DATASET RECORDS:

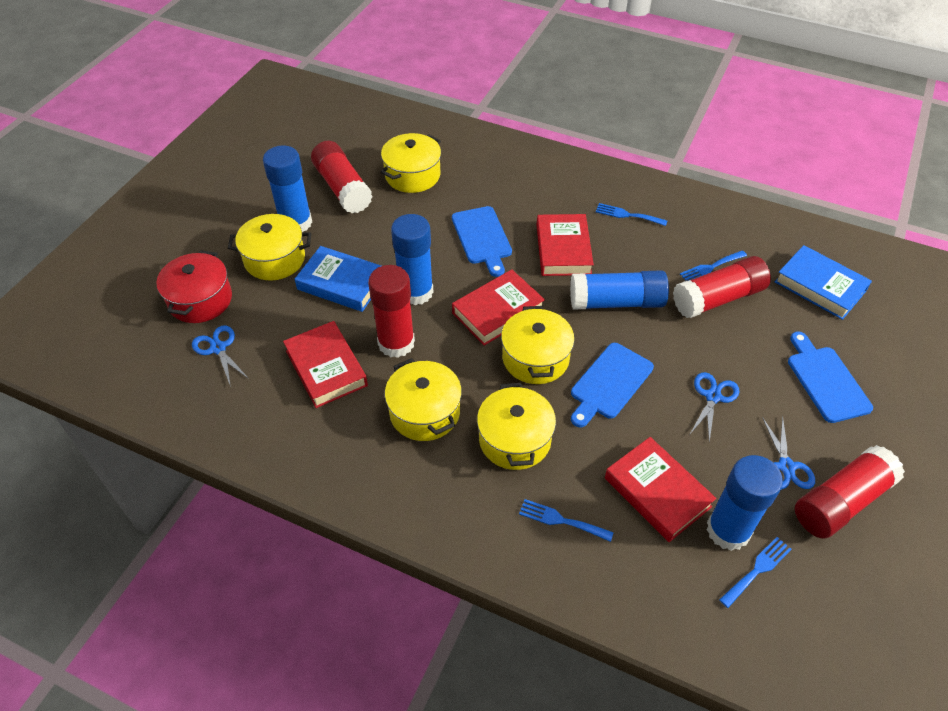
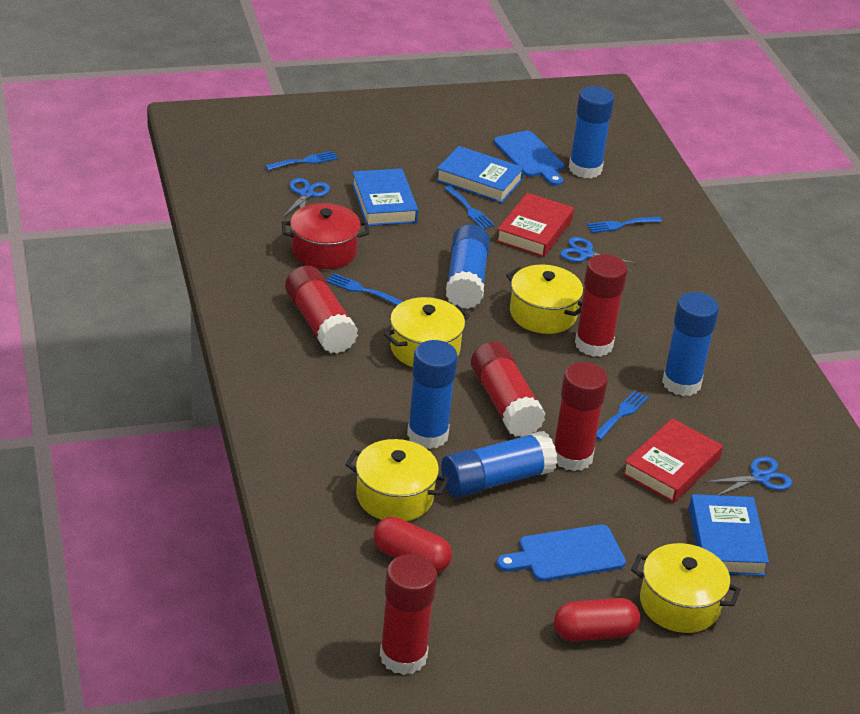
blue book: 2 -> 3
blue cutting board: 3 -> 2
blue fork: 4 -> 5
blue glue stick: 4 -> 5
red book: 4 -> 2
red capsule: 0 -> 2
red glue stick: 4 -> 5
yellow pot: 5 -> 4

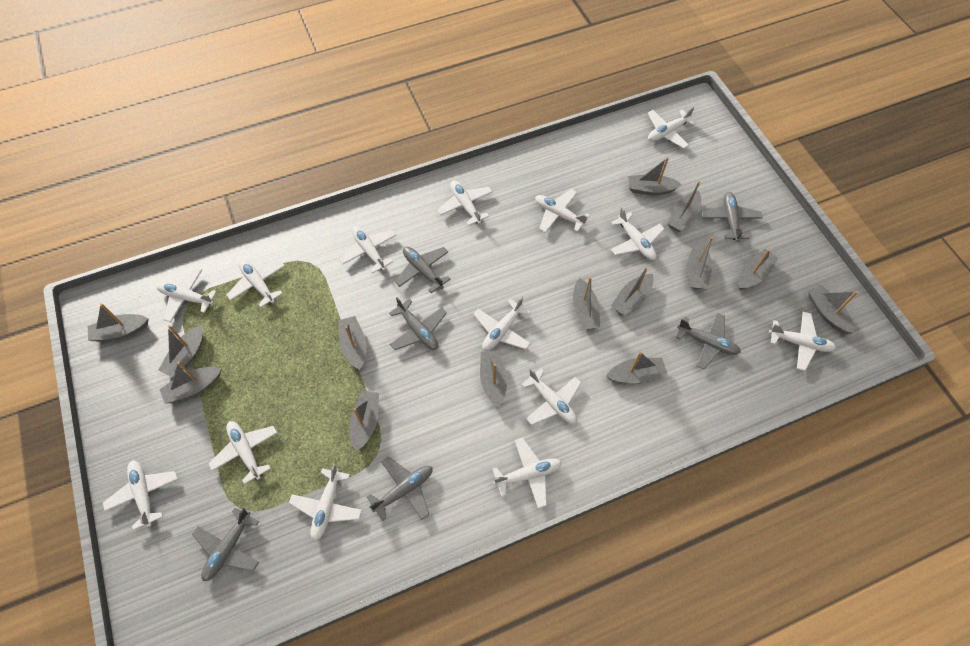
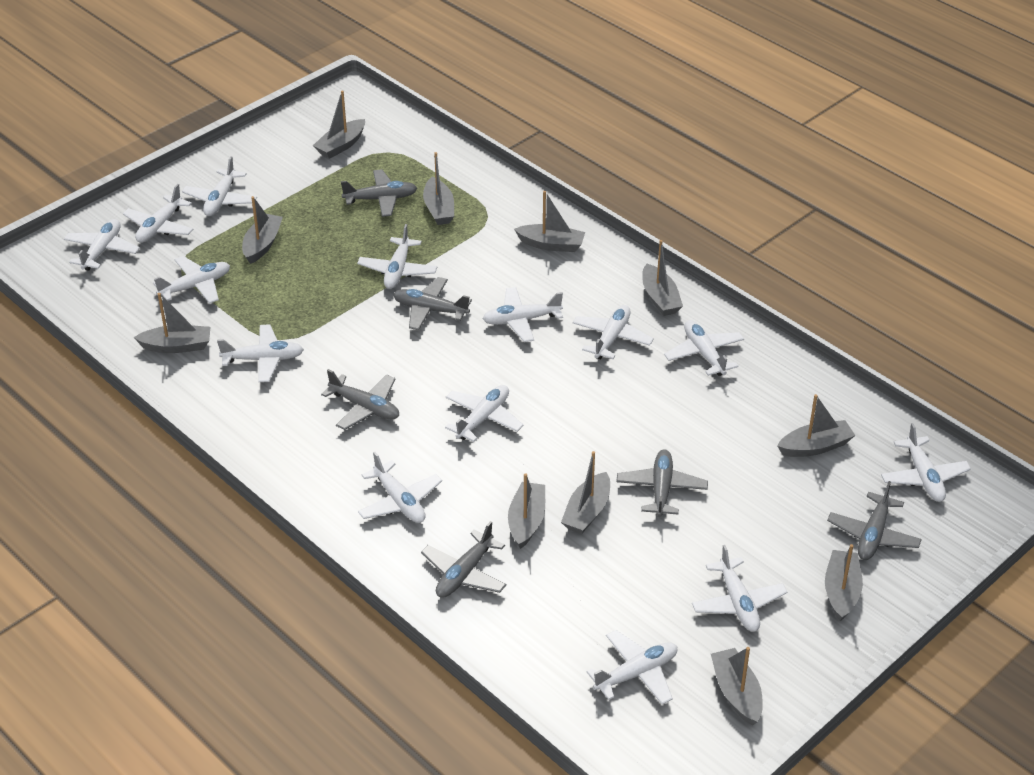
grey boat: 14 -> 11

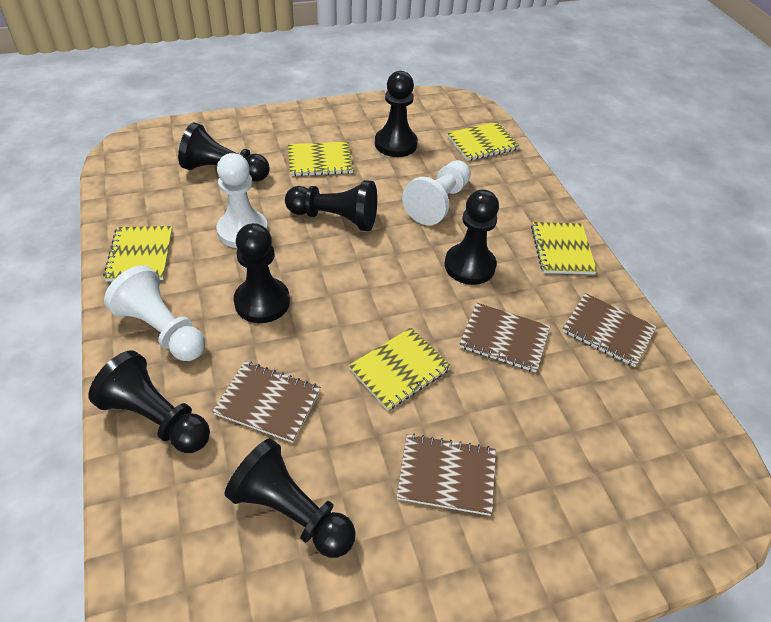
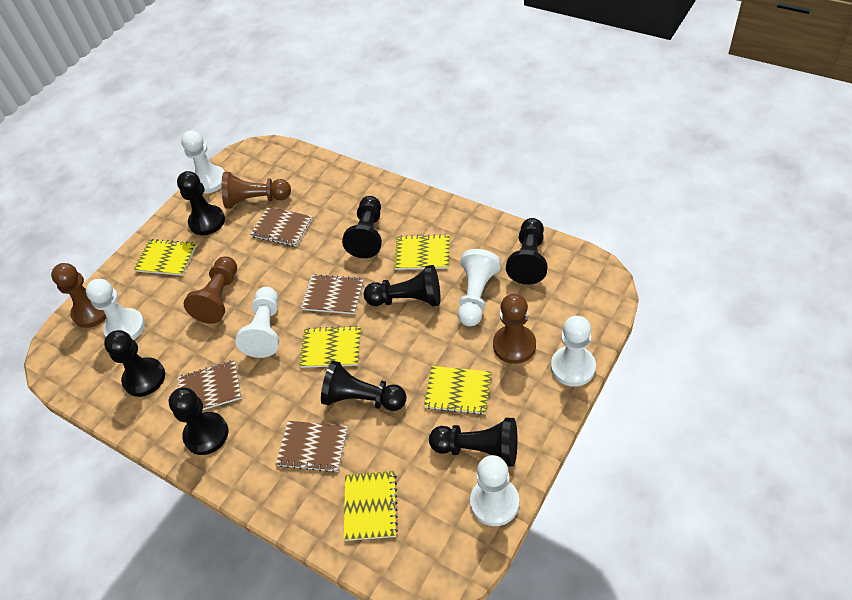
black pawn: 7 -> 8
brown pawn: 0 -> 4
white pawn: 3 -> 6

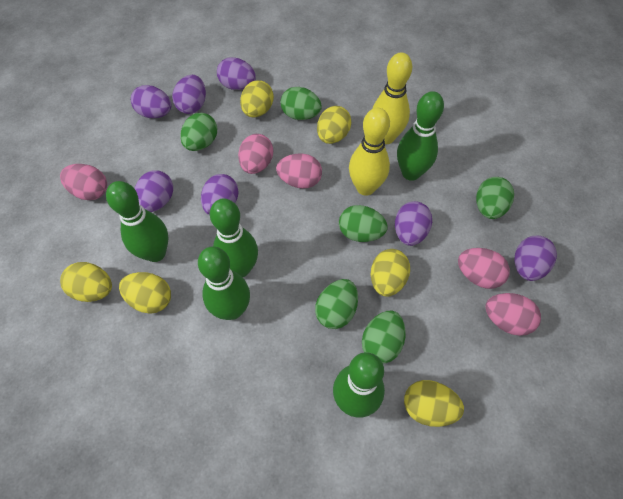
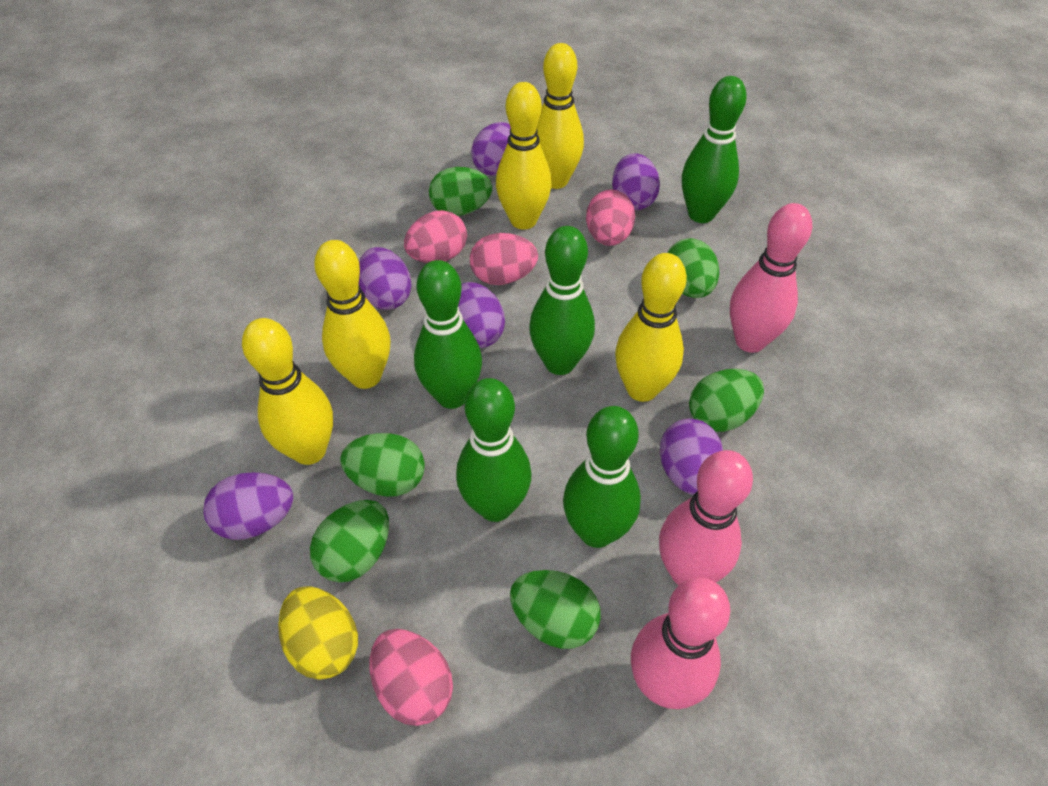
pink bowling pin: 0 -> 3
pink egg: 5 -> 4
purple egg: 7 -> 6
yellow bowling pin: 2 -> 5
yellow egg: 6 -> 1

WHAT IS EXPECTED: Repeat the records above word for word. Pictures stay out of the copy.

OUTPUT OF THE EXERCISE:
blue book: 2 -> 3
blue cutting board: 3 -> 2
blue fork: 4 -> 5
blue glue stick: 4 -> 5
red book: 4 -> 2
red capsule: 0 -> 2
red glue stick: 4 -> 5
yellow pot: 5 -> 4

grey boat: 14 -> 11

black pawn: 7 -> 8
brown pawn: 0 -> 4
white pawn: 3 -> 6

pink bowling pin: 0 -> 3
pink egg: 5 -> 4
purple egg: 7 -> 6
yellow bowling pin: 2 -> 5
yellow egg: 6 -> 1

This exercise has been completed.